### What you should do
Write out the material below again, line for line, without any images.

### Provided data
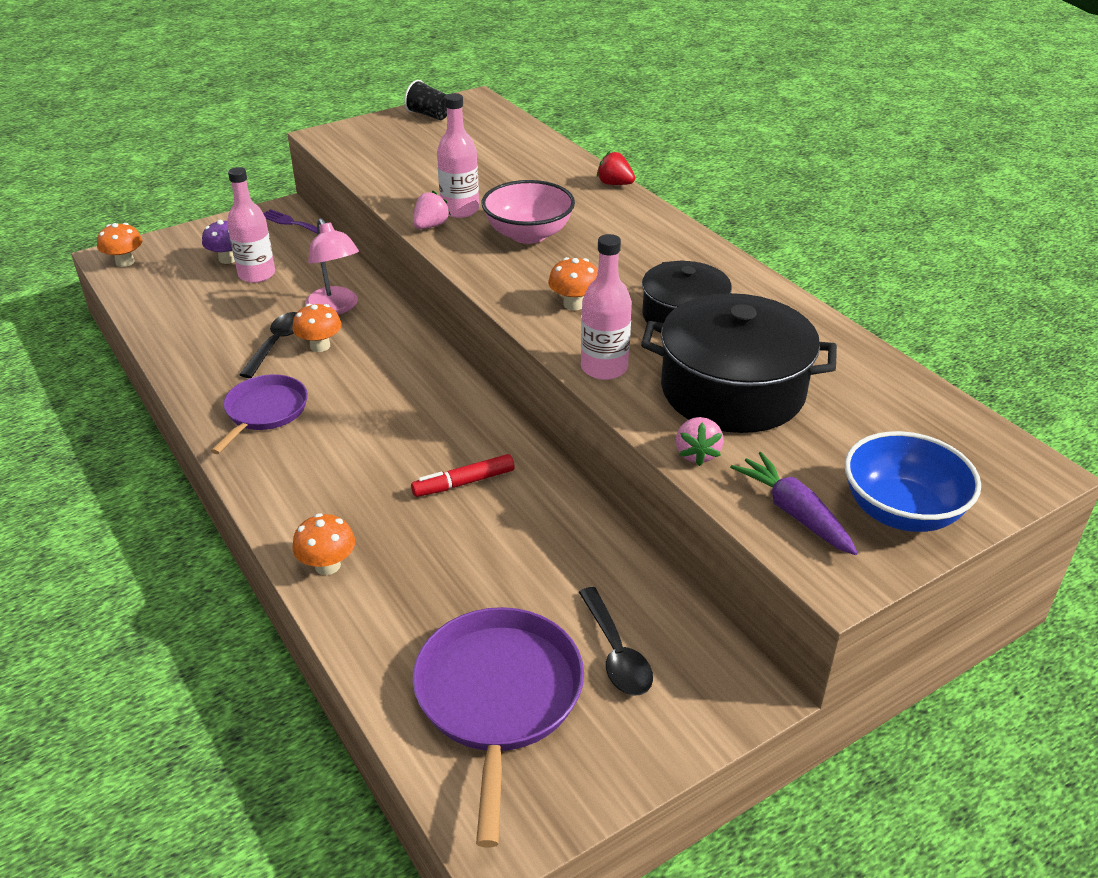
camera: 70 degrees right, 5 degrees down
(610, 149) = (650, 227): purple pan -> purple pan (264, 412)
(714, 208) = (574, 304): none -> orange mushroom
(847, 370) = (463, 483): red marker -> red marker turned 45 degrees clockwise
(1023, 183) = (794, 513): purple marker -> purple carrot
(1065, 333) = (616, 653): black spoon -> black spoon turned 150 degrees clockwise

### Solution to the problem
camera: 70 degrees right, 5 degrees down
(610, 149) = (650, 227): purple pan -> purple pan (264, 412)
(714, 208) = (574, 304): none -> orange mushroom
(847, 370) = (463, 483): red marker -> red marker turned 45 degrees clockwise
(1023, 183) = (794, 513): purple marker -> purple carrot
(1065, 333) = (616, 653): black spoon -> black spoon turned 150 degrees clockwise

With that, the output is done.